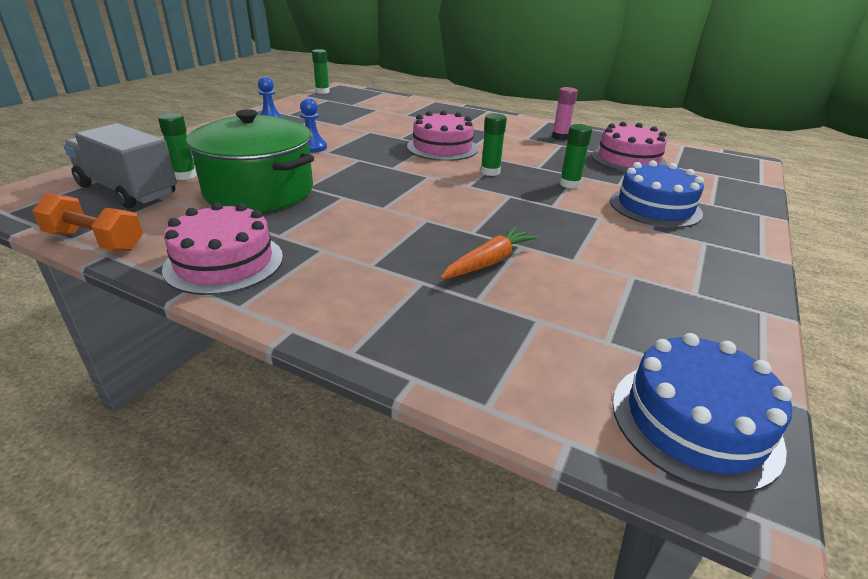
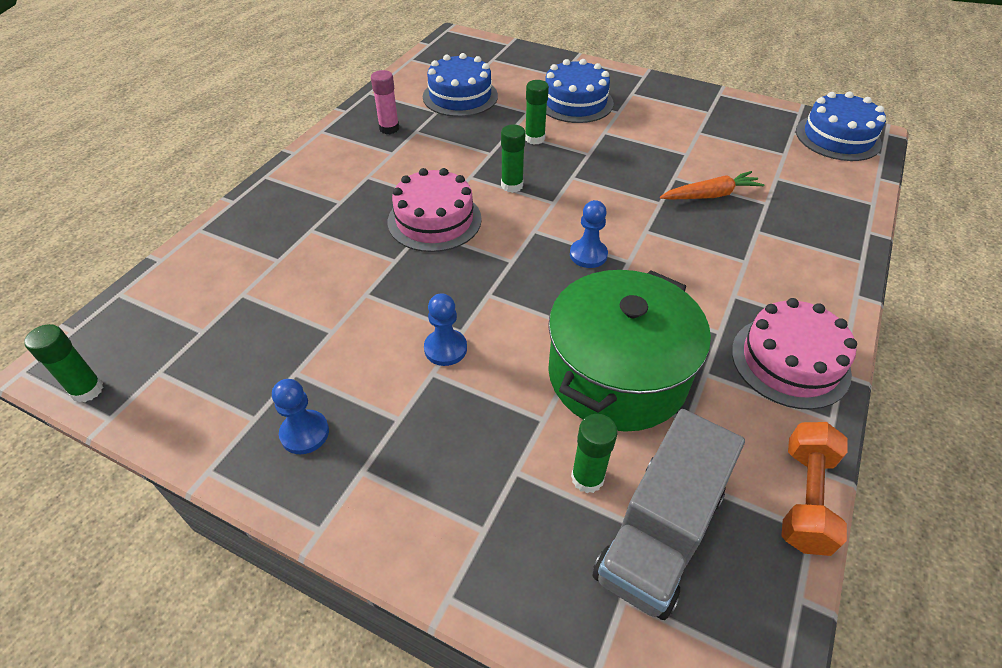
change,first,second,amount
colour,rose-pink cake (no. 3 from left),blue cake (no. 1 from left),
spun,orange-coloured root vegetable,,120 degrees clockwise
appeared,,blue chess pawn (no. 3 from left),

REQUIREMENT> Copy the listing above verbatim; the pictures it contains are to stay out.

RESULT>
change,first,second,amount
colour,rose-pink cake (no. 3 from left),blue cake (no. 1 from left),
spun,orange-coloured root vegetable,,120 degrees clockwise
appeared,,blue chess pawn (no. 3 from left),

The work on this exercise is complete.